▶ [RECORDS FOR PROCESSING]:
>>

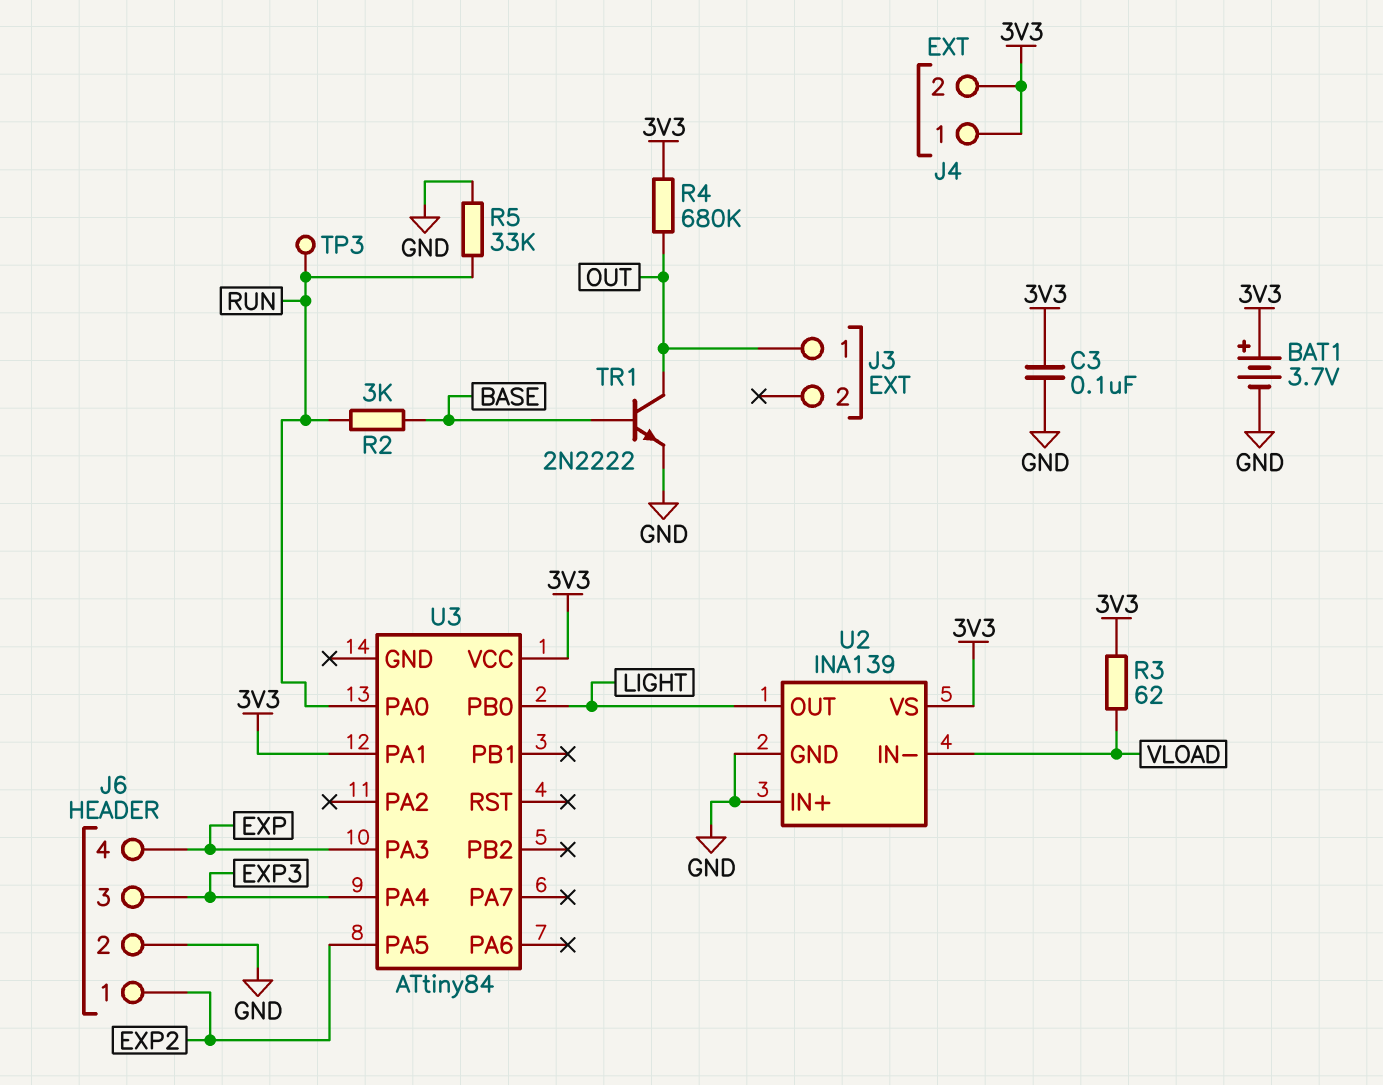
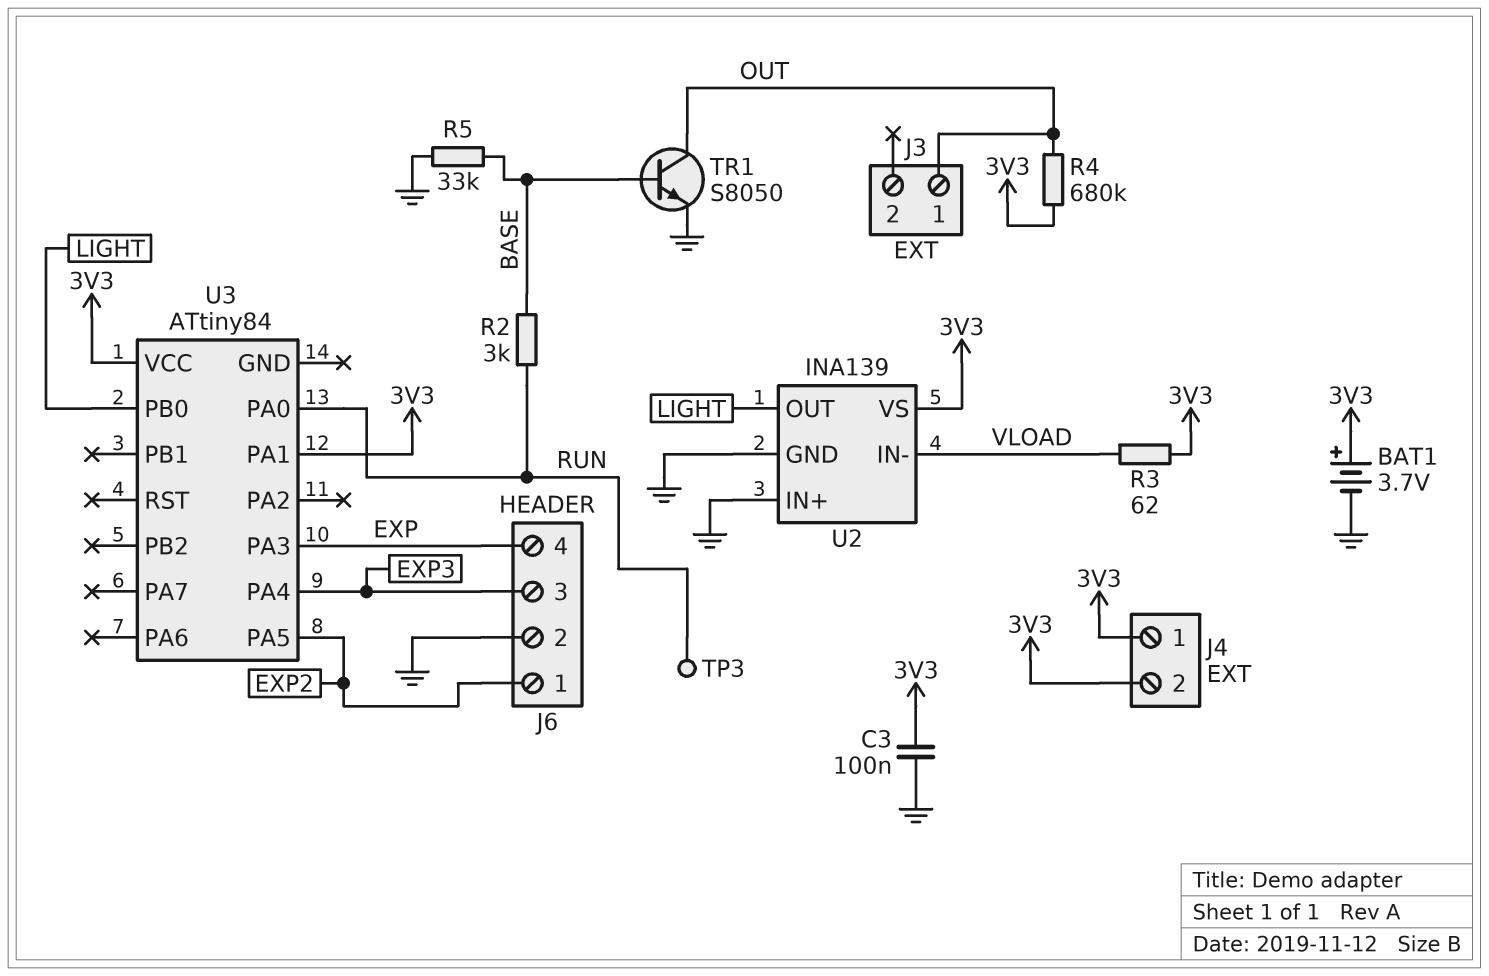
R5: 33k (GND, RUN) -> 33k (BASE, GND)
TR1: NPN 2N2222 (B BASE, C OUT, E GND) -> NPN S8050 (B BASE, C OUT, E GND)

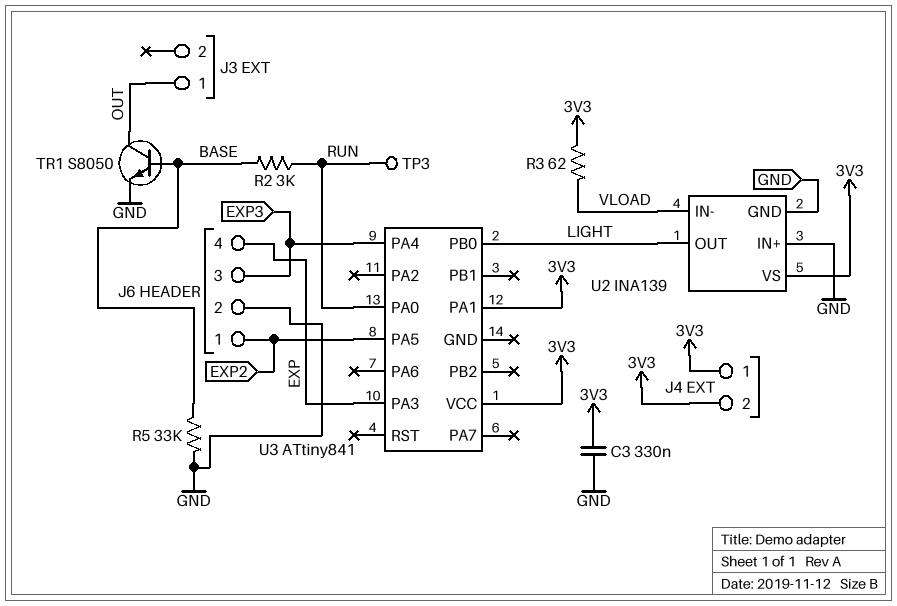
BAT1: 3.7V (plus 3V3, minus GND) -> none
C3: 100nF (3V3, GND) -> 330nF (3V3, GND)
R4: 680k (3V3, OUT) -> none
U3: ATtiny84 -> ATtiny841

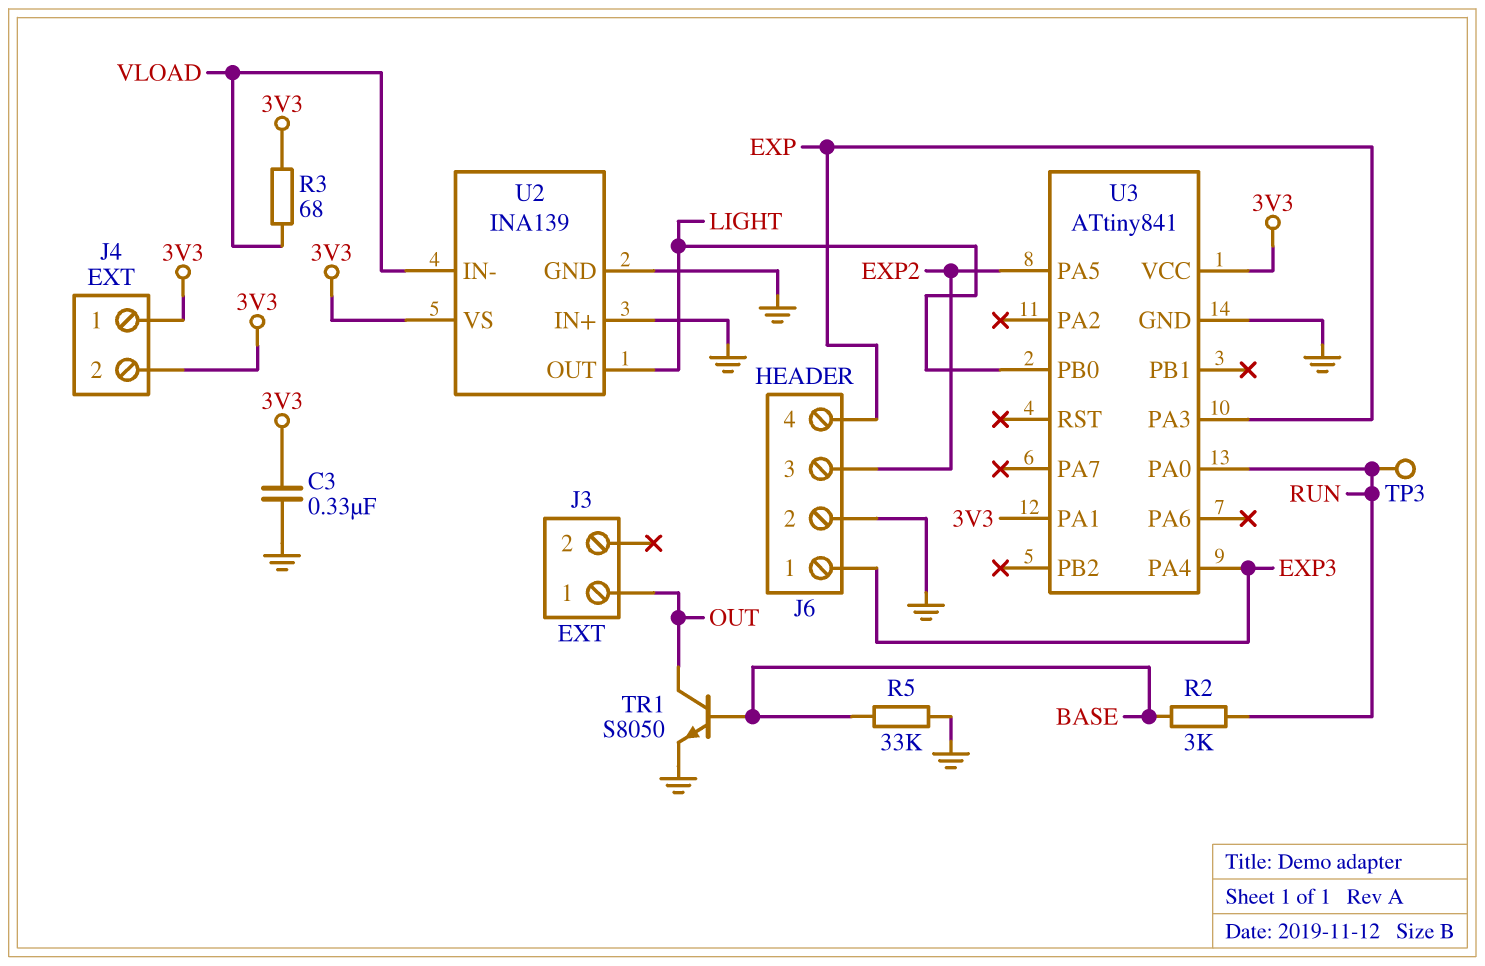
J6 pin 1: EXP2 -> EXP3
J6 pin 3: EXP3 -> EXP2
R3: 62 (3V3, VLOAD) -> 68 (3V3, VLOAD)
U3 pin GND: none -> GND

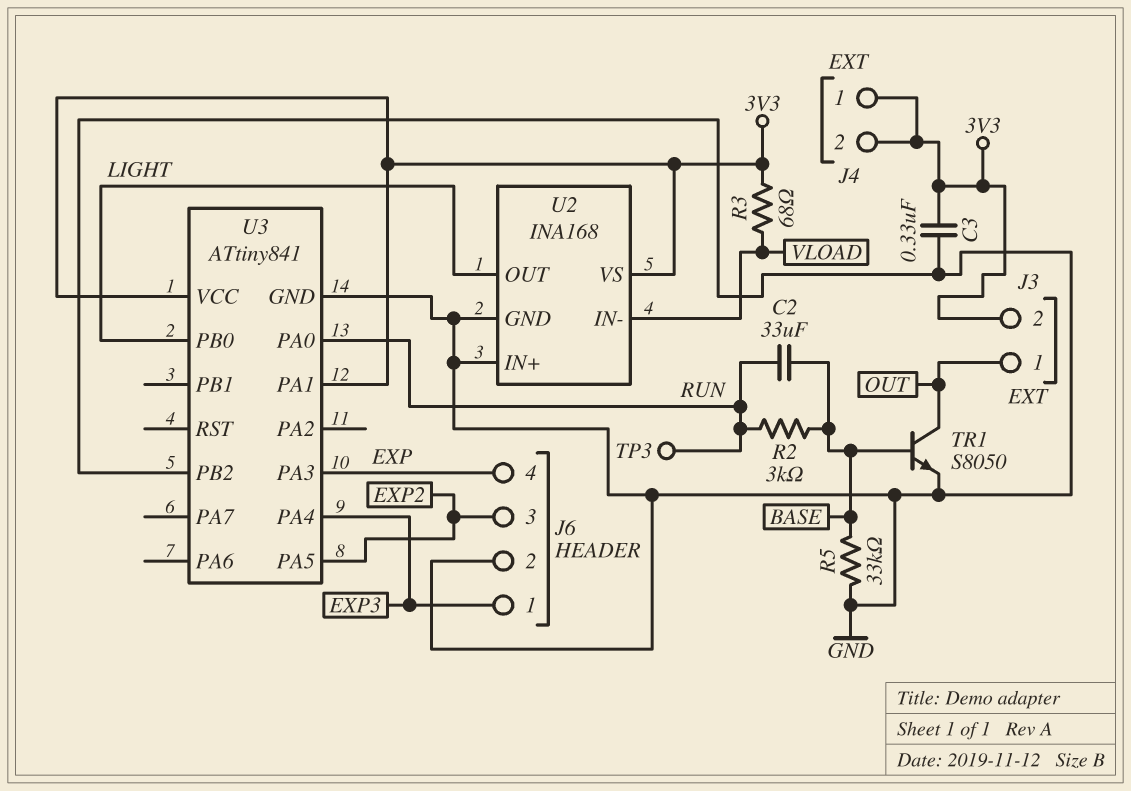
C2: none -> 33uF (BASE, RUN)
J3 pin 2: none -> 3V3
U2: INA139 -> INA168
U3 pin PB2: none -> GND

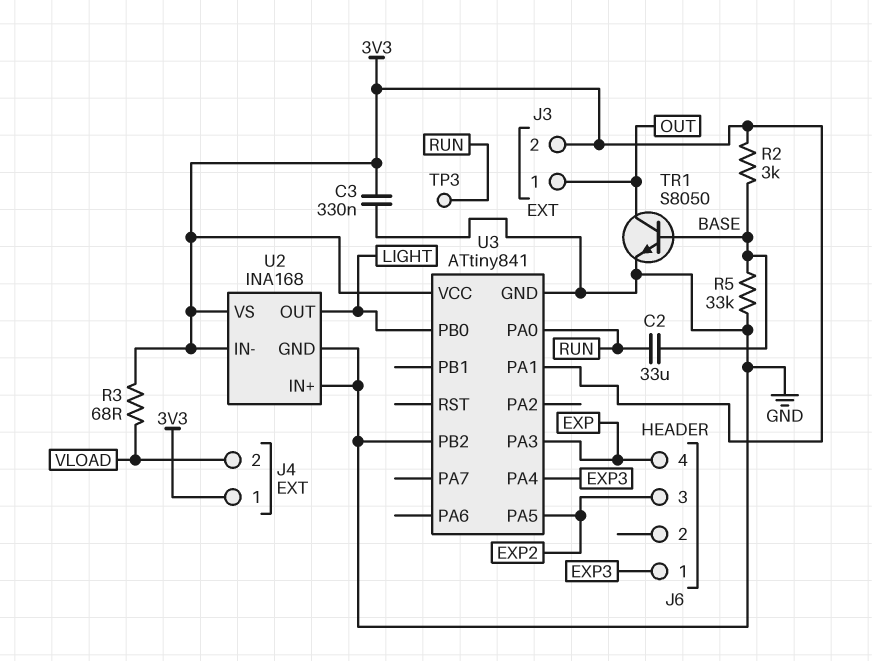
J4 pin 2: 3V3 -> VLOAD
J6 pin 2: GND -> none
R2: 3k (BASE, RUN) -> 3k (3V3, BASE)
U2 pin IN-: VLOAD -> 3V3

<<

▶ [EXERCISE INSTRUCTIONS]: Reproduce the entire listing above precisely, but keep the images out.

▶ [ANSWER TO THIS EXERCISE]:
R5: 33k (GND, RUN) -> 33k (BASE, GND)
TR1: NPN 2N2222 (B BASE, C OUT, E GND) -> NPN S8050 (B BASE, C OUT, E GND)

BAT1: 3.7V (plus 3V3, minus GND) -> none
C3: 100nF (3V3, GND) -> 330nF (3V3, GND)
R4: 680k (3V3, OUT) -> none
U3: ATtiny84 -> ATtiny841

J6 pin 1: EXP2 -> EXP3
J6 pin 3: EXP3 -> EXP2
R3: 62 (3V3, VLOAD) -> 68 (3V3, VLOAD)
U3 pin GND: none -> GND

C2: none -> 33uF (BASE, RUN)
J3 pin 2: none -> 3V3
U2: INA139 -> INA168
U3 pin PB2: none -> GND

J4 pin 2: 3V3 -> VLOAD
J6 pin 2: GND -> none
R2: 3k (BASE, RUN) -> 3k (3V3, BASE)
U2 pin IN-: VLOAD -> 3V3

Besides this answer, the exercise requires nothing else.